Skipping any pictures, give all of the records below again exactly.

EXERCISE MATERIAL -

○ ○ ○ ○

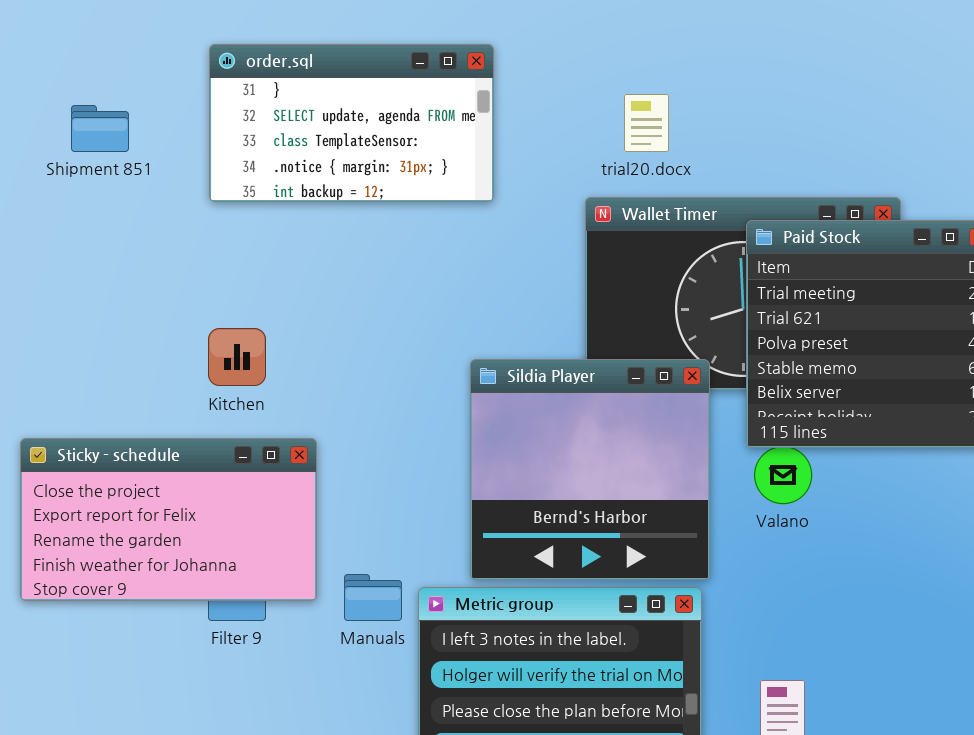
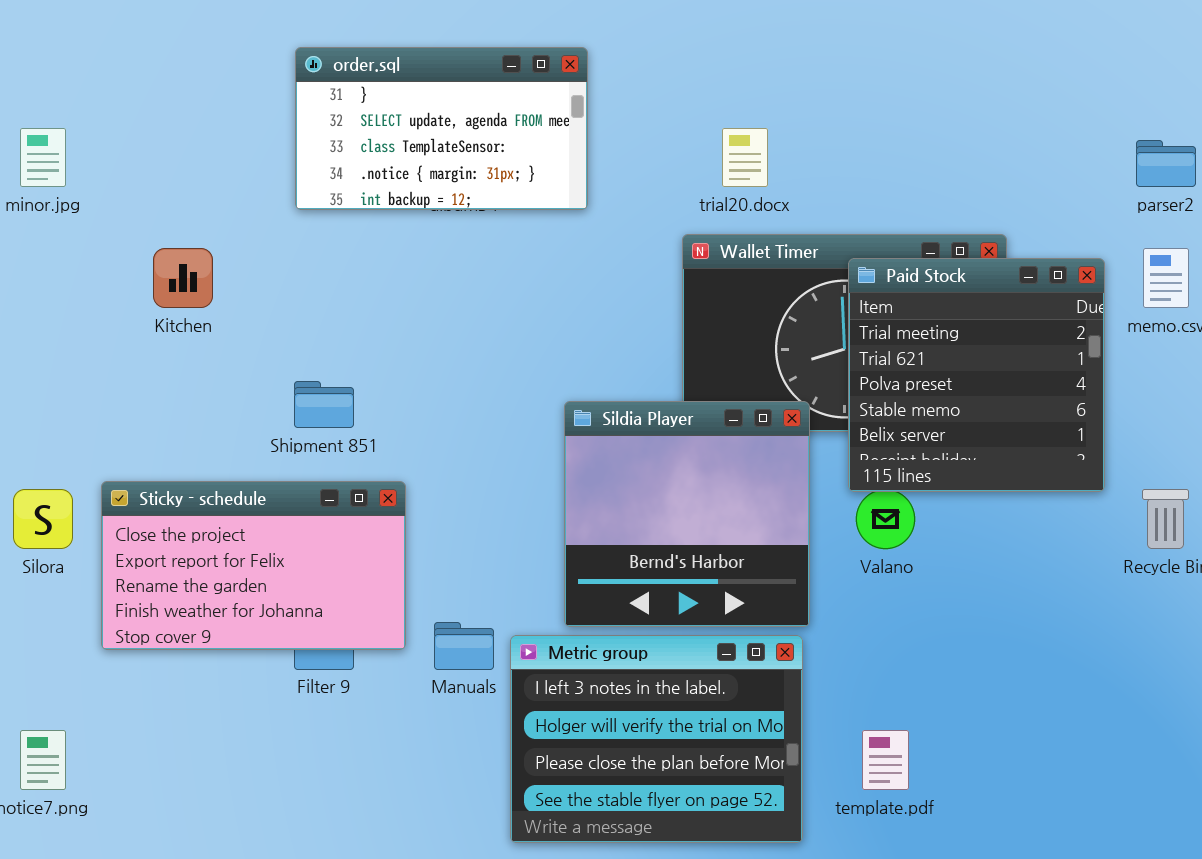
order.sql: [209,44,494,202] -> [295,47,588,210], moved
Shipment 851: [71,105,129,152] -> [294,381,354,428], moved
Kitchen: [208,328,266,386] -> [153,248,213,308], moved

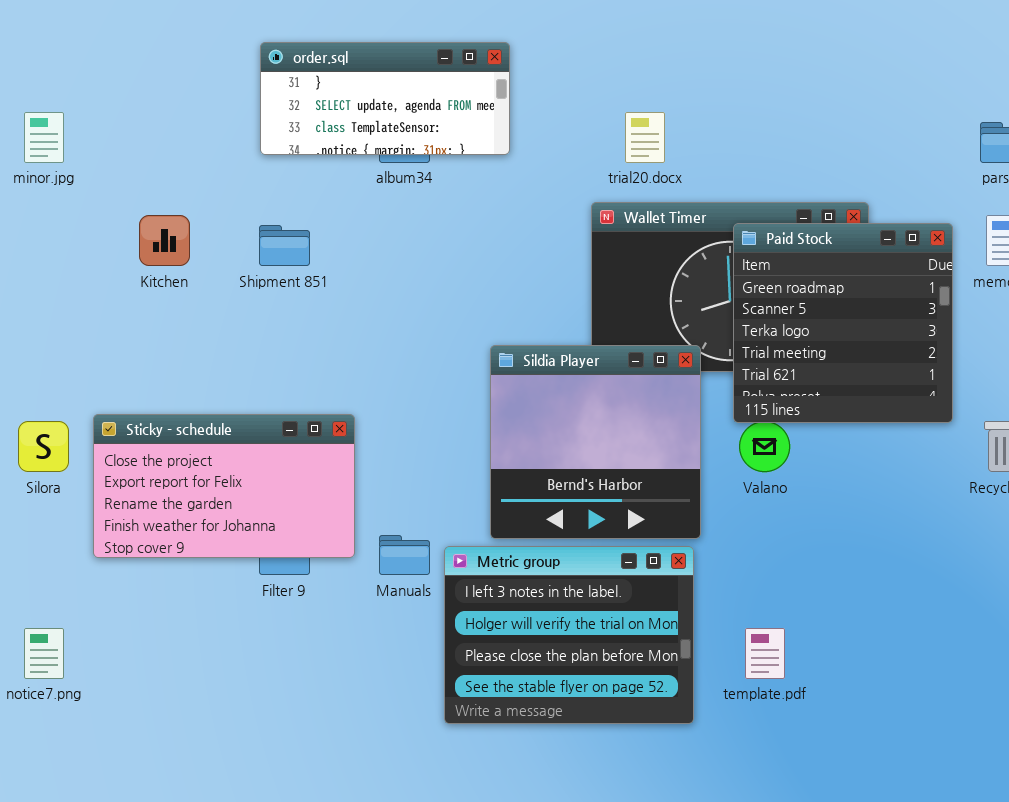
order.sql: [295,47,588,210] -> [260,42,510,155], resized
Paid Stock: [848,258,1105,492] -> [733,223,953,423], scrolled up 3 rows
Shipment 851: [294,381,354,428] -> [259,225,310,266], moved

○ ○ ○ ○

REPLY TO THE TASK -
order.sql: [209,44,494,202] -> [295,47,588,210], moved
Shipment 851: [71,105,129,152] -> [294,381,354,428], moved
Kitchen: [208,328,266,386] -> [153,248,213,308], moved

order.sql: [295,47,588,210] -> [260,42,510,155], resized
Paid Stock: [848,258,1105,492] -> [733,223,953,423], scrolled up 3 rows
Shipment 851: [294,381,354,428] -> [259,225,310,266], moved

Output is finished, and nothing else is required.